- **Required work**: Repeat, exactly as written, all of the entries, but not their pictures.

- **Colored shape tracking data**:
§ §

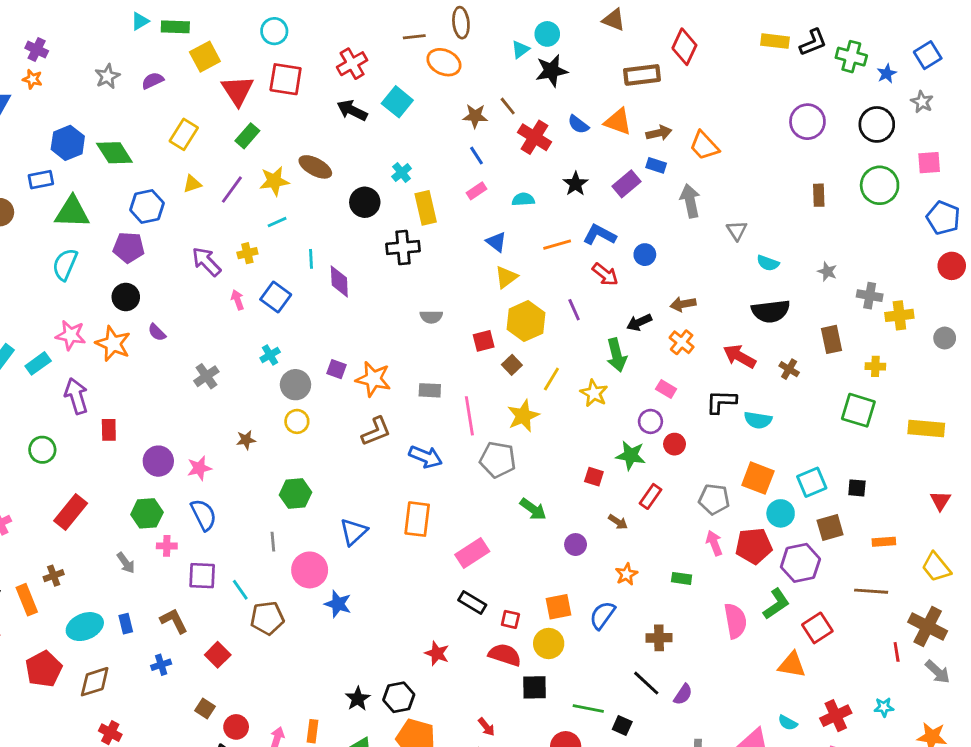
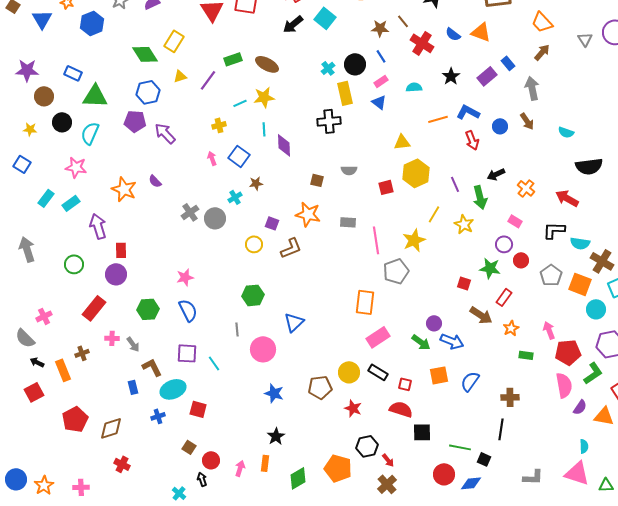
black arrow: (352, 110) -> (293, 24), turned -65
brown arrow: (659, 133) -> (542, 52), moved, turned -36
green rectangle: (247, 136) -> (233, 59), moved, turned 30
blue hexagon: (68, 143) -> (92, 23), moved
orange trapezoid: (704, 146) -> (542, 22), moved
green diamond: (114, 153) -> (145, 54), moved
blue rectangle: (656, 165) -> (508, 63), turned 32
blue rectangle: (41, 180) -> (73, 73), turned 36
yellow star: (274, 181) -> (264, 97), moved
black circle: (365, 202) -> (355, 64), moved
gray triangle: (737, 231) -> (585, 39), moved
blue triangle: (496, 242) -> (379, 102), moved
purple arrow: (206, 262) -> (165, 133), moved
cyan semicircle: (768, 263) -> (566, 132), moved
red arrow: (605, 274) -> (472, 140), turned 30
yellow triangle: (506, 277) -> (402, 142), turned 30
black circle: (126, 297) -> (62, 122), moved
brown arrow: (683, 304) -> (527, 121), moved, turned -114
purple line: (574, 310) -> (455, 184), moved
pink star: (71, 335) -> (76, 167), moved
brown square: (512, 365) -> (317, 180), moved, turned -32
purple square: (337, 369) -> (272, 223), moved
brown cross: (789, 369) -> (602, 261), moved, size x1.6
gray circle: (295, 385) -> (215, 218), moved
brown L-shape: (376, 431) -> (291, 248), moved
brown star: (246, 440) -> (256, 183), moved
blue arrow: (426, 457) -> (452, 341), moved
gray pentagon: (498, 460) -> (396, 271), turned -30
purple circle: (158, 461) -> (116, 274), moved
gray pentagon: (714, 499) -> (551, 275), moved, turned 30
green arrow: (533, 509) -> (421, 342), moved
orange rectangle: (417, 519) -> (365, 302), moved
brown arrow: (618, 522) -> (481, 315), size x1.6
purple circle: (576, 545) -> (434, 323), moved
pink cross: (167, 546) -> (112, 338), moved
red pentagon: (754, 546) -> (568, 352), moved
orange star: (626, 574) -> (511, 328), moved
blue star: (338, 604) -> (274, 393), moved
brown pentagon: (267, 618) -> (320, 387), moved
brown L-shape: (174, 621) -> (152, 367), moved
cyan ellipse: (85, 627) -> (173, 389), moved
yellow circle: (549, 644) -> (349, 372), moved
red square: (218, 655) -> (198, 409), turned -30
black line: (646, 683) -> (501, 429), turned 55
purple semicircle: (683, 694) -> (580, 407), moved
black hexagon: (399, 697) -> (367, 446), moved
black star: (358, 699) -> (276, 436), moved
cyan semicircle: (788, 723) -> (584, 446), moved, turned -120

§ §

- **Solution to this task**:
black arrow: (352, 110) -> (293, 24), turned -65
brown arrow: (659, 133) -> (542, 52), moved, turned -36
green rectangle: (247, 136) -> (233, 59), moved, turned 30
blue hexagon: (68, 143) -> (92, 23), moved
orange trapezoid: (704, 146) -> (542, 22), moved
green diamond: (114, 153) -> (145, 54), moved
blue rectangle: (656, 165) -> (508, 63), turned 32
blue rectangle: (41, 180) -> (73, 73), turned 36
yellow star: (274, 181) -> (264, 97), moved
black circle: (365, 202) -> (355, 64), moved
gray triangle: (737, 231) -> (585, 39), moved
blue triangle: (496, 242) -> (379, 102), moved
purple arrow: (206, 262) -> (165, 133), moved
cyan semicircle: (768, 263) -> (566, 132), moved
red arrow: (605, 274) -> (472, 140), turned 30
yellow triangle: (506, 277) -> (402, 142), turned 30
black circle: (126, 297) -> (62, 122), moved
brown arrow: (683, 304) -> (527, 121), moved, turned -114
purple line: (574, 310) -> (455, 184), moved
pink star: (71, 335) -> (76, 167), moved
brown square: (512, 365) -> (317, 180), moved, turned -32
purple square: (337, 369) -> (272, 223), moved
brown cross: (789, 369) -> (602, 261), moved, size x1.6
gray circle: (295, 385) -> (215, 218), moved
brown L-shape: (376, 431) -> (291, 248), moved
brown star: (246, 440) -> (256, 183), moved
blue arrow: (426, 457) -> (452, 341), moved
gray pentagon: (498, 460) -> (396, 271), turned -30
purple circle: (158, 461) -> (116, 274), moved
gray pentagon: (714, 499) -> (551, 275), moved, turned 30
green arrow: (533, 509) -> (421, 342), moved
orange rectangle: (417, 519) -> (365, 302), moved
brown arrow: (618, 522) -> (481, 315), size x1.6
purple circle: (576, 545) -> (434, 323), moved
pink cross: (167, 546) -> (112, 338), moved
red pentagon: (754, 546) -> (568, 352), moved
orange star: (626, 574) -> (511, 328), moved
blue star: (338, 604) -> (274, 393), moved
brown pentagon: (267, 618) -> (320, 387), moved
brown L-shape: (174, 621) -> (152, 367), moved
cyan ellipse: (85, 627) -> (173, 389), moved
yellow circle: (549, 644) -> (349, 372), moved
red square: (218, 655) -> (198, 409), turned -30
black line: (646, 683) -> (501, 429), turned 55
purple semicircle: (683, 694) -> (580, 407), moved
black hexagon: (399, 697) -> (367, 446), moved
black star: (358, 699) -> (276, 436), moved
cyan semicircle: (788, 723) -> (584, 446), moved, turned -120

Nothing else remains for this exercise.